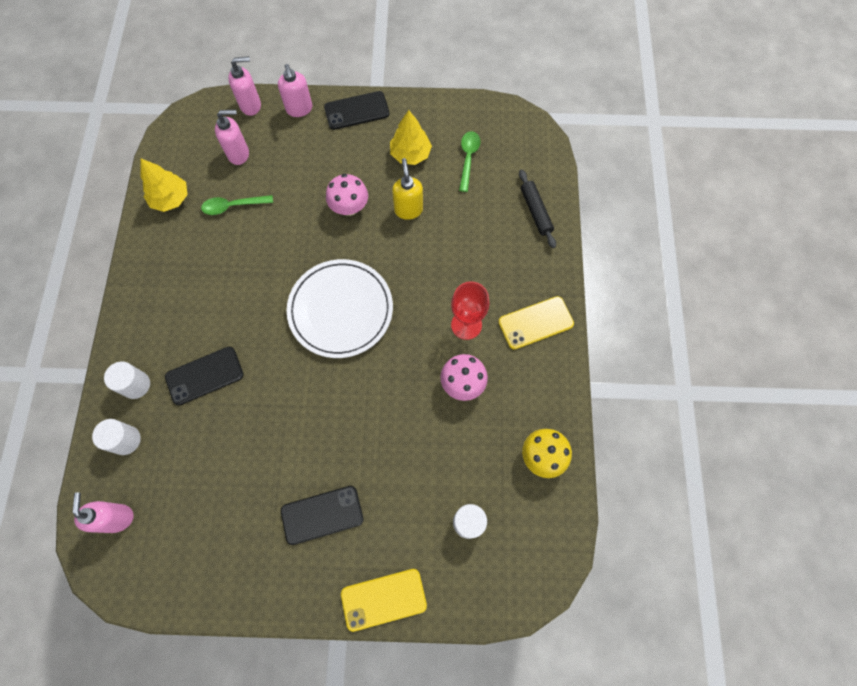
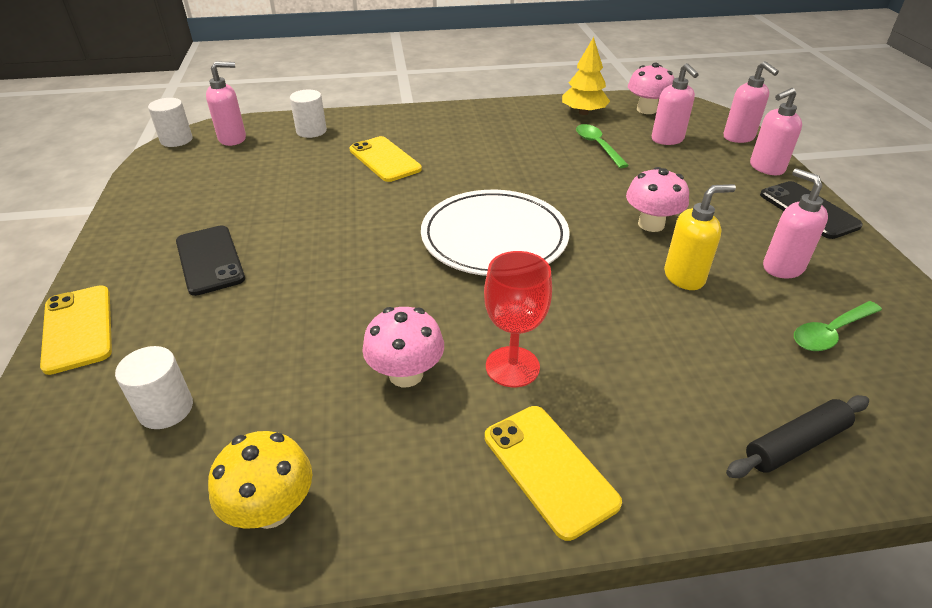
camera: 80 degrees right, 30 degrees down
(136, 385) = (369, 127): white cylinder -> white cylinder (176, 140)
(182, 150) = (646, 110): none -> pink mushroom
(204, 376) = (385, 159): black phone -> yellow phone
(410, 154) = (782, 267): yellow tree -> pink soap dispenser
(468, 159) = (831, 332): green spoon -> green spoon turned 150 degrees clockwise

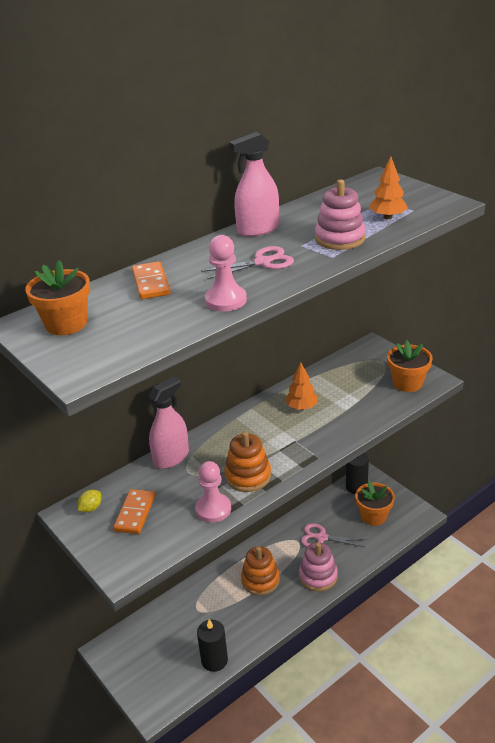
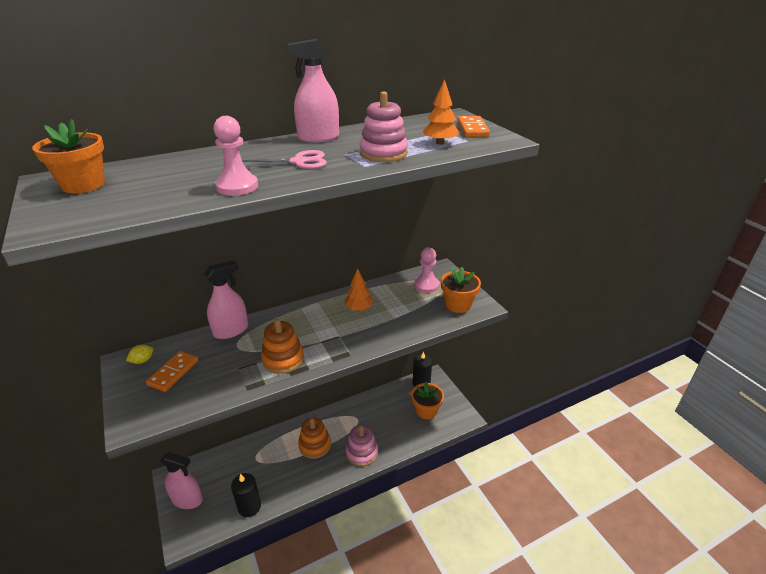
camera: 10 degrees right, 0 degrees up
(137, 669) = (187, 499): none -> pink spray bottle
(151, 283) = (188, 164): orange domino -> orange domino (472, 129)
(213, 509) = (238, 383): pink pawn -> pink pawn (426, 285)
(321, 537) = (377, 420): pink scissors -> none

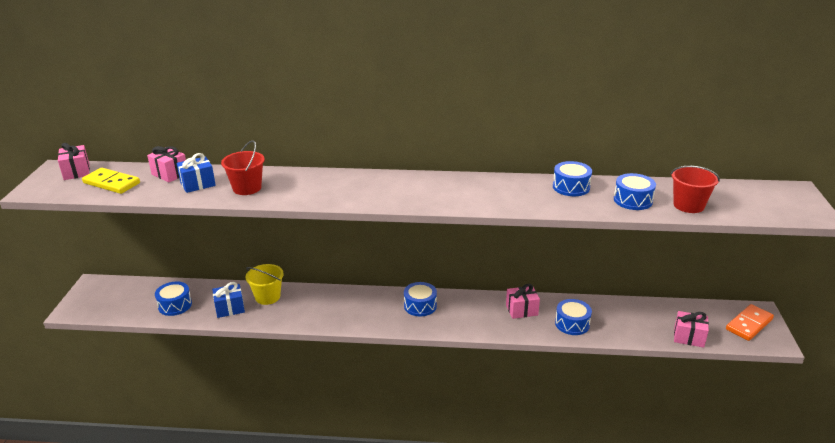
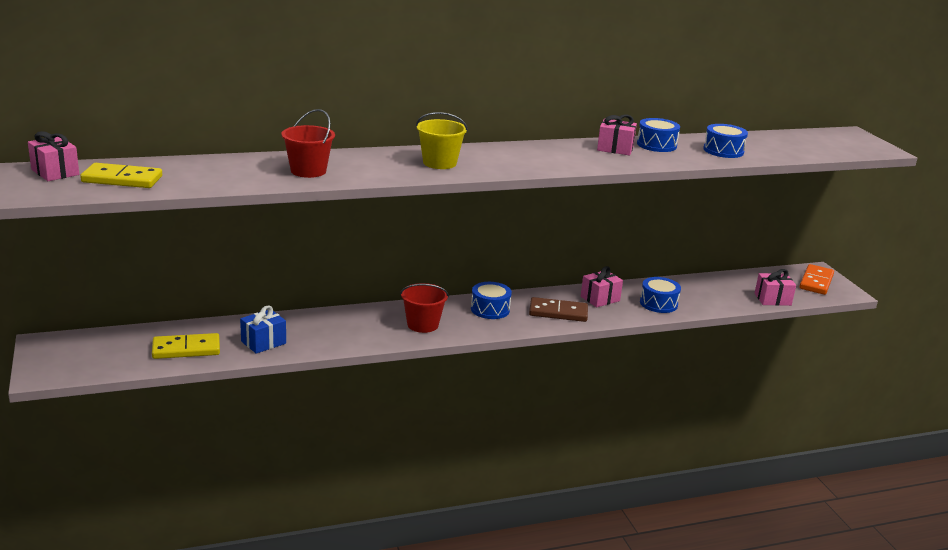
camera: 25 degrees left, 5 degrees down
(170, 174) = (191, 165): pink gift -> pink gift (615, 148)
(175, 305) = (186, 349): blue drum -> yellow domino
(198, 184) = (241, 172): blue gift -> none
(267, 297) = (302, 325): yellow bucket -> yellow bucket (439, 163)
(475, 318) = (558, 312): none -> brown domino
(688, 205) = (775, 151): red bucket -> red bucket (422, 324)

******************************

Task instructions:
Copy each line above where "gift" appears.

Exercise response:
(170, 174) = (191, 165): pink gift -> pink gift (615, 148)
(198, 184) = (241, 172): blue gift -> none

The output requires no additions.